• [Dataset entries]:
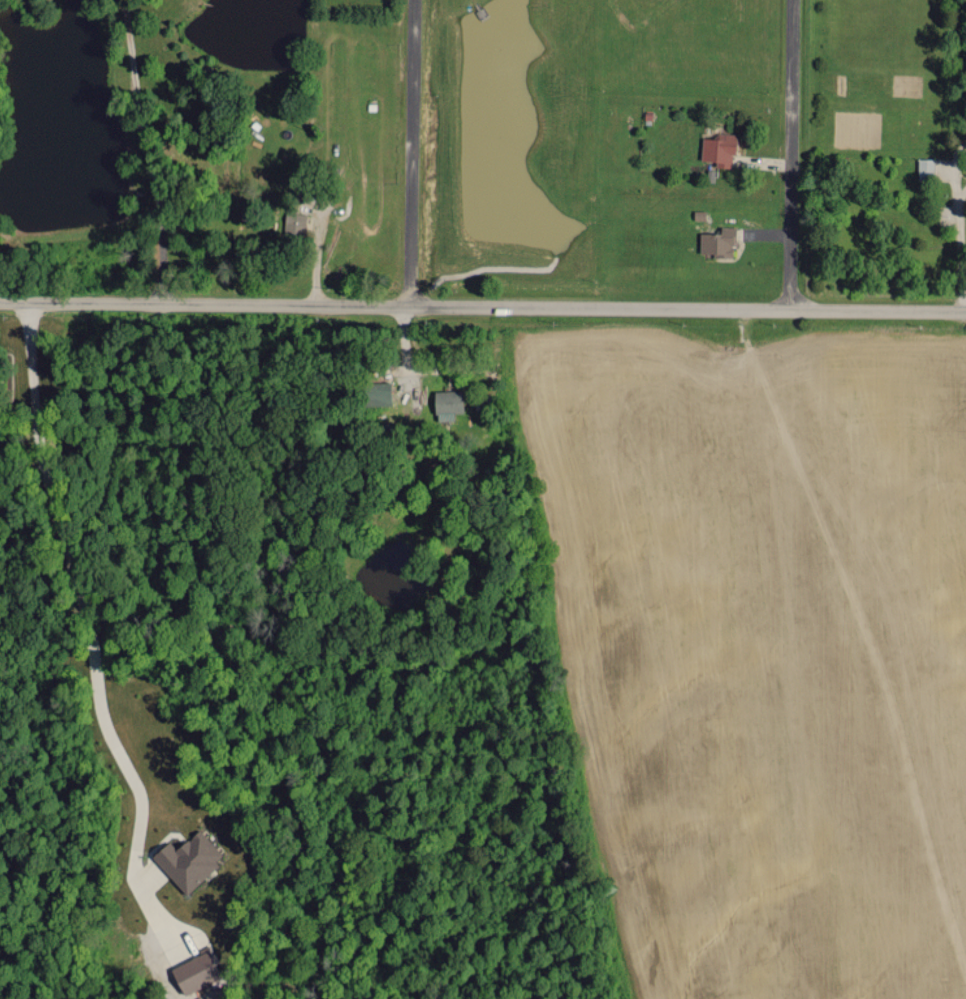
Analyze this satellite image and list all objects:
building: (719, 149)
road: (148, 150)
road: (412, 152)
road: (791, 154)
road: (953, 165)
building: (925, 168)
road: (962, 190)
building: (294, 222)
building: (717, 242)
road: (961, 253)
road: (482, 306)
building: (375, 393)
building: (447, 403)
road: (81, 598)
building: (187, 859)
building: (195, 970)

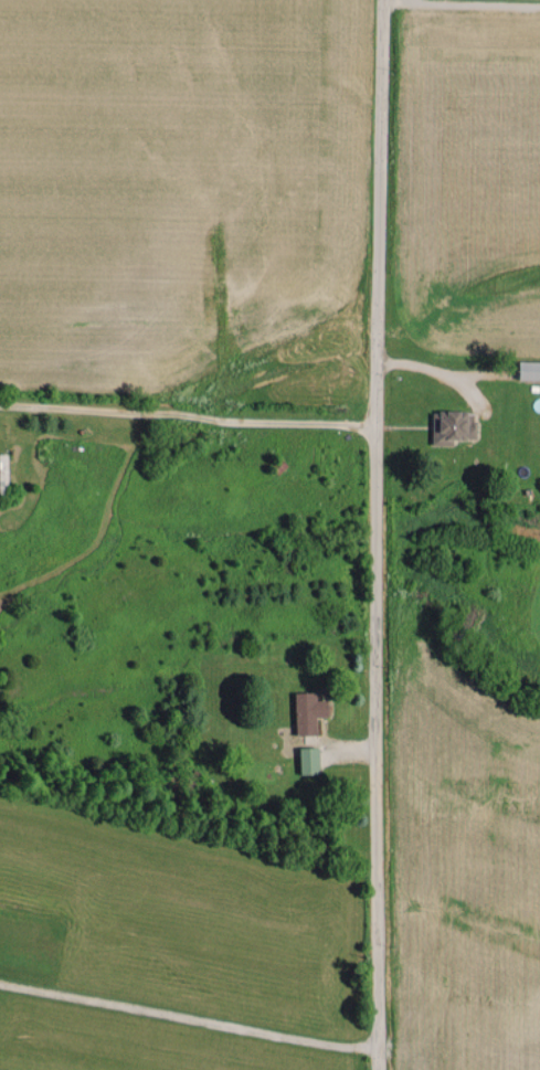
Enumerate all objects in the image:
building: (530, 369)
road: (176, 412)
building: (454, 426)
building: (3, 471)
road: (357, 534)
building: (309, 710)
building: (310, 758)
road: (187, 1016)

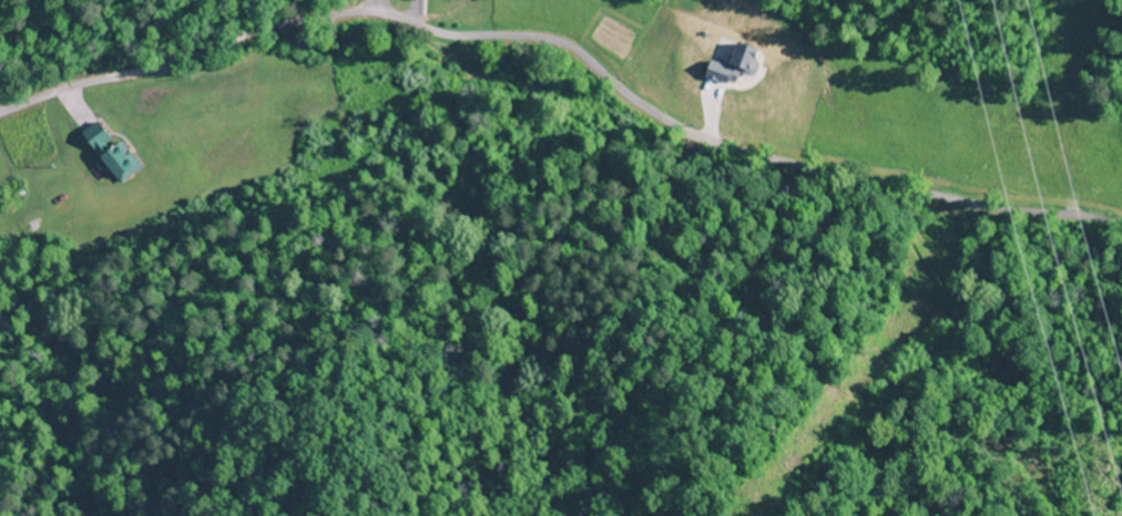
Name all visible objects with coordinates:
building: (415, 0)
road: (376, 10)
road: (576, 50)
road: (6, 111)
road: (6, 114)
building: (107, 152)

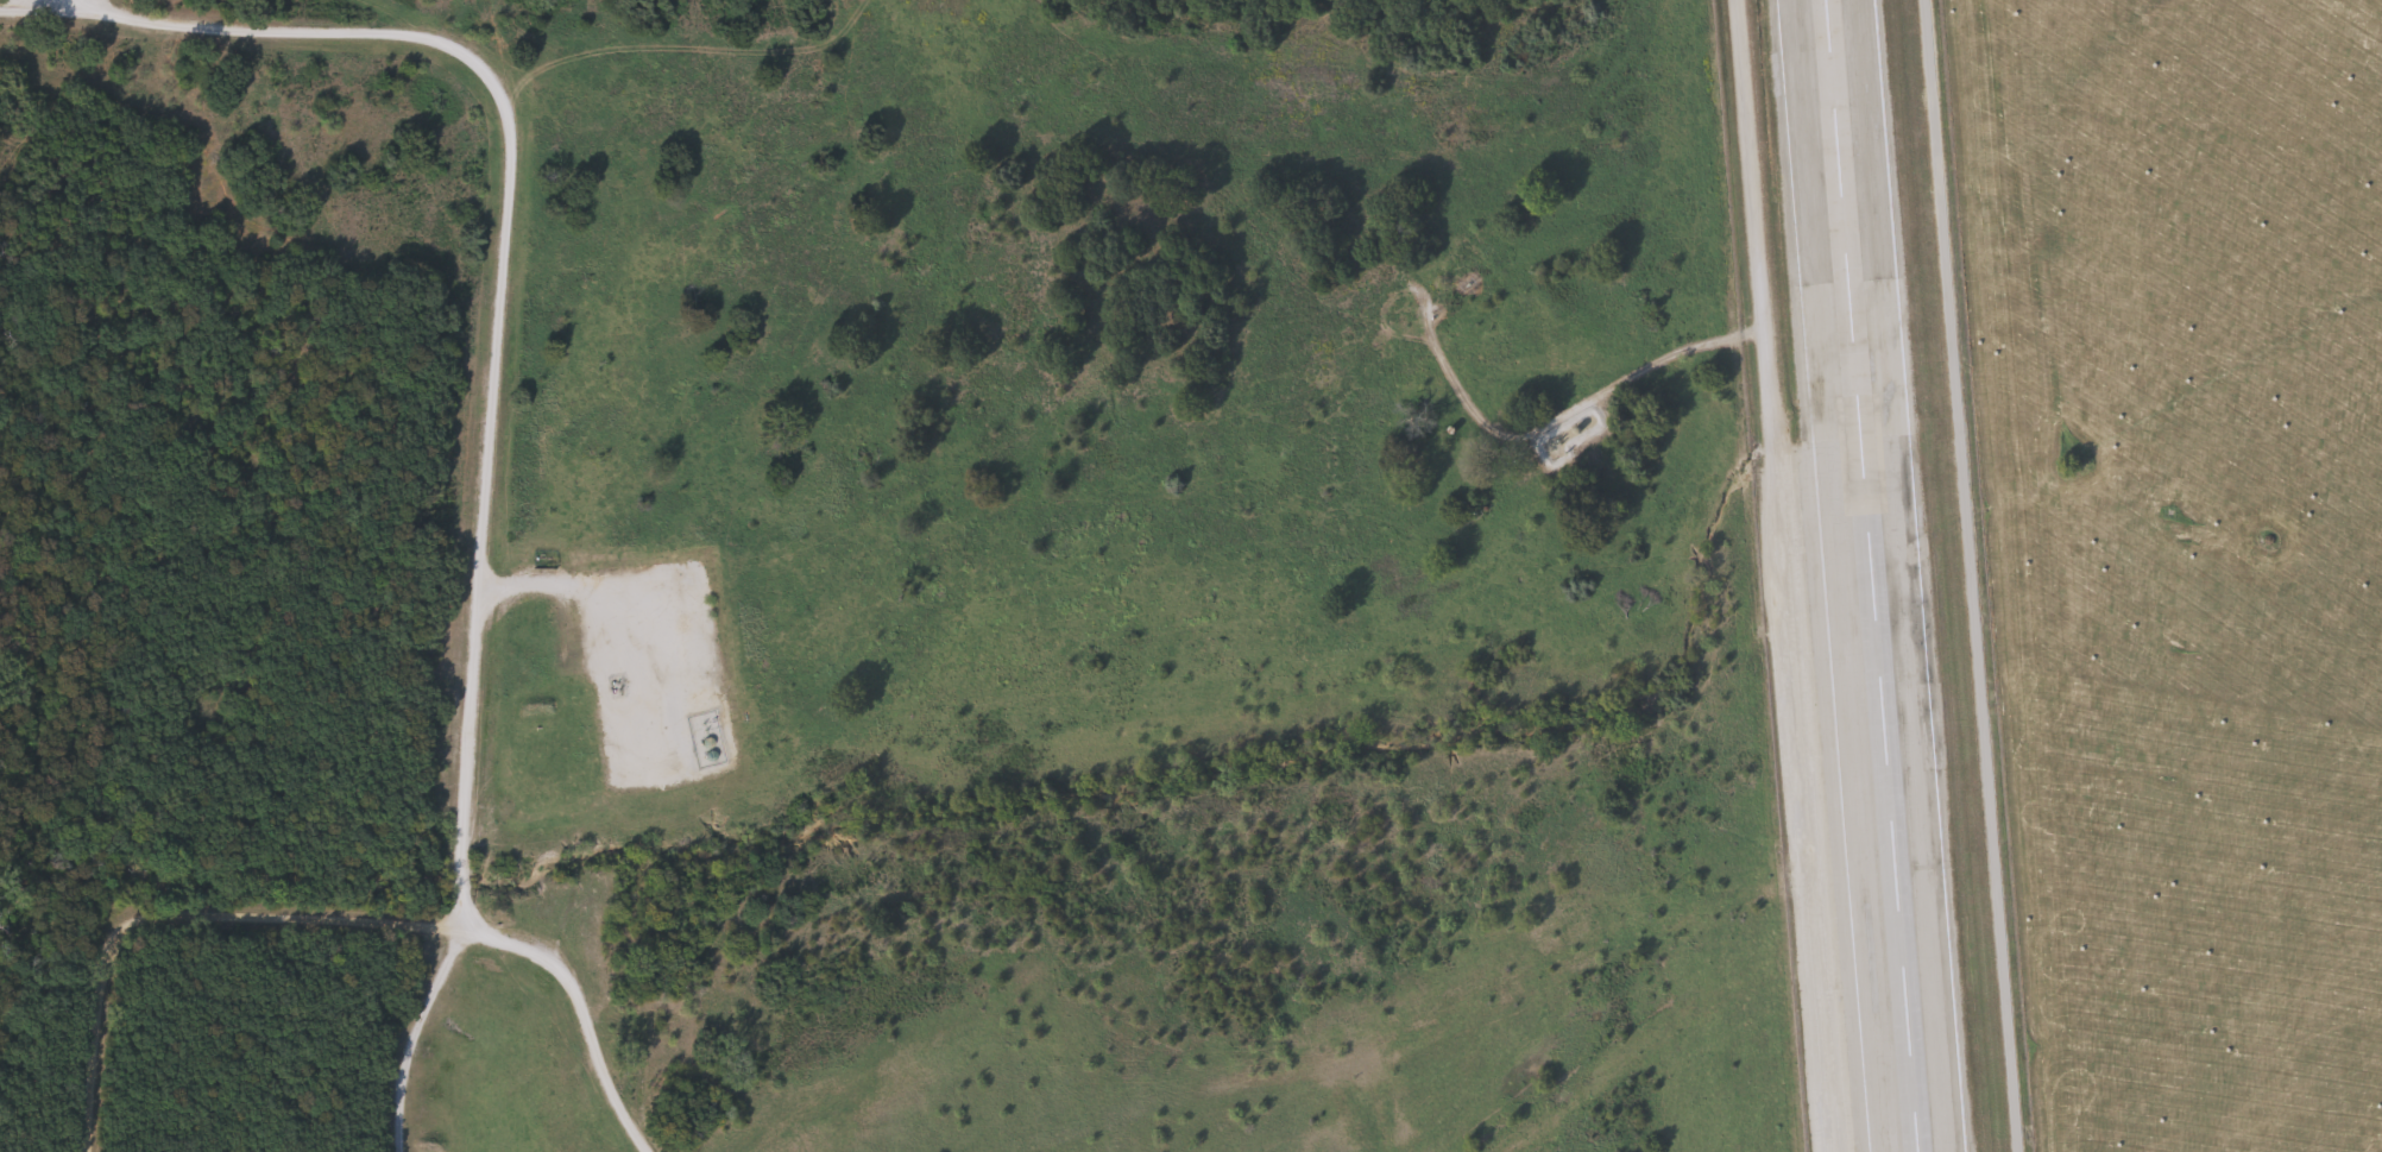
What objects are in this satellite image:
road: (503, 248)
road: (1778, 576)
airport: (1871, 576)
airport runway: (1873, 576)
road: (526, 585)
road: (635, 647)
building: (702, 739)
road: (174, 913)
road: (470, 915)
road: (579, 1010)
road: (413, 1035)

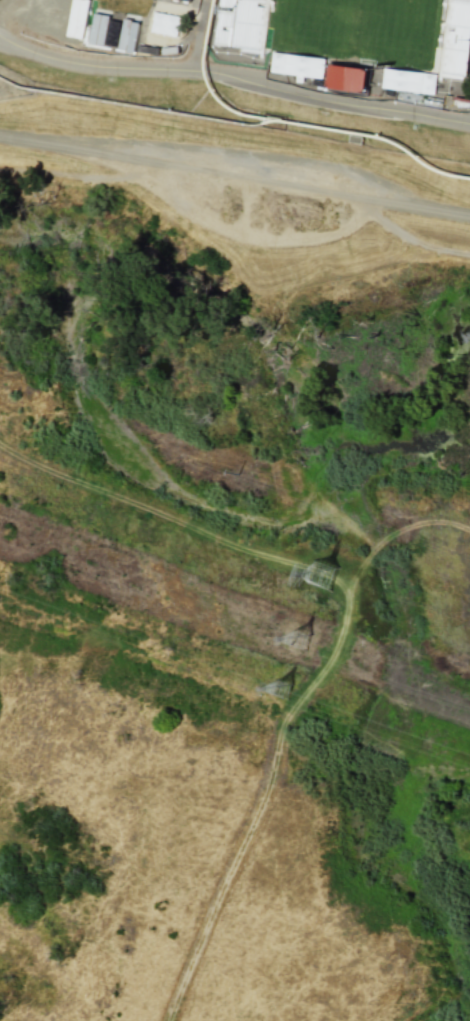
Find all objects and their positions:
building: (78, 18)
building: (251, 28)
building: (98, 30)
park: (360, 31)
road: (196, 35)
building: (128, 36)
building: (458, 40)
building: (297, 65)
theme park: (255, 69)
road: (235, 77)
building: (352, 80)
building: (402, 82)
railway: (296, 122)
road: (234, 178)
road: (410, 239)
power tower: (316, 575)
power tower: (296, 637)
power tower: (286, 692)
road: (282, 725)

• [What to produce]:
Nothing but an exact copy is needed, covering the lines from the line with "Enumerate all objects" through the last line of the entries, pictures excluded.

• [Exercise response]:
Enumerate all objects in the image:
building: (530, 369)
road: (176, 412)
building: (454, 426)
building: (3, 471)
road: (357, 534)
building: (309, 710)
building: (310, 758)
road: (187, 1016)

Name all visible objects with coordinates:
building: (415, 0)
road: (376, 10)
road: (576, 50)
road: (6, 111)
road: (6, 114)
building: (107, 152)

What objects are in this satellite image:
road: (503, 248)
road: (1778, 576)
airport: (1871, 576)
airport runway: (1873, 576)
road: (526, 585)
road: (635, 647)
building: (702, 739)
road: (174, 913)
road: (470, 915)
road: (579, 1010)
road: (413, 1035)

Find all objects and their positions:
building: (78, 18)
building: (251, 28)
building: (98, 30)
park: (360, 31)
road: (196, 35)
building: (128, 36)
building: (458, 40)
building: (297, 65)
theme park: (255, 69)
road: (235, 77)
building: (352, 80)
building: (402, 82)
railway: (296, 122)
road: (234, 178)
road: (410, 239)
power tower: (316, 575)
power tower: (296, 637)
power tower: (286, 692)
road: (282, 725)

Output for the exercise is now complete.